#### GOAL OF THE EXERCISE
Give again only those lines from the start of the entries through the line holding "(242, 160) = (396, 234): turquoise", leaving them as they are.

(Records drawn from a dataset)
####################

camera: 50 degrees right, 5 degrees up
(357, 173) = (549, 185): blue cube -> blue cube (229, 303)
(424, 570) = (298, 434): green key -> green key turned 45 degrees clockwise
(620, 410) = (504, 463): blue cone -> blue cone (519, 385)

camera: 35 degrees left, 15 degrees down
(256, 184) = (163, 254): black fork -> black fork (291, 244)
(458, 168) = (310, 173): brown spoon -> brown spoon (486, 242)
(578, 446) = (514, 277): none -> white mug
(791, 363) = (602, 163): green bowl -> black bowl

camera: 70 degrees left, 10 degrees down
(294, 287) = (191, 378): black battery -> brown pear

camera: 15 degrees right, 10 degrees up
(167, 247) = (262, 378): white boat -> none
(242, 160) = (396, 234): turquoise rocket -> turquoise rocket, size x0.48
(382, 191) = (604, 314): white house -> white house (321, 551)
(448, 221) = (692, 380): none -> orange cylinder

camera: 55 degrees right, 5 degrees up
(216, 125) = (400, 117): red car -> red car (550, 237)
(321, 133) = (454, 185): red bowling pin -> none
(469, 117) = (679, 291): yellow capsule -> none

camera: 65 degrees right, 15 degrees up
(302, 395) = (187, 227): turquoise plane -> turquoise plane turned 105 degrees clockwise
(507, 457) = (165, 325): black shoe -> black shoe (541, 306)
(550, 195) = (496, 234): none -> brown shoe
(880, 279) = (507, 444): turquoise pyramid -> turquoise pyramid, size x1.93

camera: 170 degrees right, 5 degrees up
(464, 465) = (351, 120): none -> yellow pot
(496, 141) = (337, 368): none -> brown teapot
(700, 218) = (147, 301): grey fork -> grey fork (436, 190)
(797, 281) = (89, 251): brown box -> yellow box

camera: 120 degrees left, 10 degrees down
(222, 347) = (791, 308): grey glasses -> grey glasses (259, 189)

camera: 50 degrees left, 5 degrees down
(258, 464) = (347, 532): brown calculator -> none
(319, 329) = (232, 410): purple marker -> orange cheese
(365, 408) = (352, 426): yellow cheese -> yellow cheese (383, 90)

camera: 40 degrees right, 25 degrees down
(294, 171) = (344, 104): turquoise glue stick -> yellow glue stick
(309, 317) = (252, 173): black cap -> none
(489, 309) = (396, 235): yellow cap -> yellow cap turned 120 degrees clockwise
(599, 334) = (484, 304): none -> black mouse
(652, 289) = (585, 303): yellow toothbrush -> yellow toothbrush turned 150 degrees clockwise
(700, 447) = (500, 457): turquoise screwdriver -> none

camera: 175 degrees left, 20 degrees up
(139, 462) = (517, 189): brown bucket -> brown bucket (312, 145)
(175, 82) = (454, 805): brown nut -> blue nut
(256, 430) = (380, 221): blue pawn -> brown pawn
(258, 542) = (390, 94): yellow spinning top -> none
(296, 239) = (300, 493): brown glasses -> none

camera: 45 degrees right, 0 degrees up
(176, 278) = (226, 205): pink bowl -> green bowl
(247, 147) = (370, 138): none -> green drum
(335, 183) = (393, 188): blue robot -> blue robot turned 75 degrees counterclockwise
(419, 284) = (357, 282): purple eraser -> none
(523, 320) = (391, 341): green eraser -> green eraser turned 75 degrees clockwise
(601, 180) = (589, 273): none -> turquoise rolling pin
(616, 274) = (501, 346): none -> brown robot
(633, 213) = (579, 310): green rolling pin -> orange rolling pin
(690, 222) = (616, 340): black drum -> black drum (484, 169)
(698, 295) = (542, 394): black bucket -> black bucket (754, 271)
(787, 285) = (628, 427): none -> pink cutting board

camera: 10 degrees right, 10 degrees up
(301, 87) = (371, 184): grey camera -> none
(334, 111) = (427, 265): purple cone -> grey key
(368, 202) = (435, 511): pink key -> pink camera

####################

#### RESPONSE BOX
camera: 50 degrees right, 5 degrees up
(357, 173) = (549, 185): blue cube -> blue cube (229, 303)
(424, 570) = (298, 434): green key -> green key turned 45 degrees clockwise
(620, 410) = (504, 463): blue cone -> blue cone (519, 385)

camera: 35 degrees left, 15 degrees down
(256, 184) = (163, 254): black fork -> black fork (291, 244)
(458, 168) = (310, 173): brown spoon -> brown spoon (486, 242)
(578, 446) = (514, 277): none -> white mug
(791, 363) = (602, 163): green bowl -> black bowl

camera: 70 degrees left, 10 degrees down
(294, 287) = (191, 378): black battery -> brown pear

camera: 15 degrees right, 10 degrees up
(167, 247) = (262, 378): white boat -> none
(242, 160) = (396, 234): turquoise rocket -> turquoise rocket, size x0.48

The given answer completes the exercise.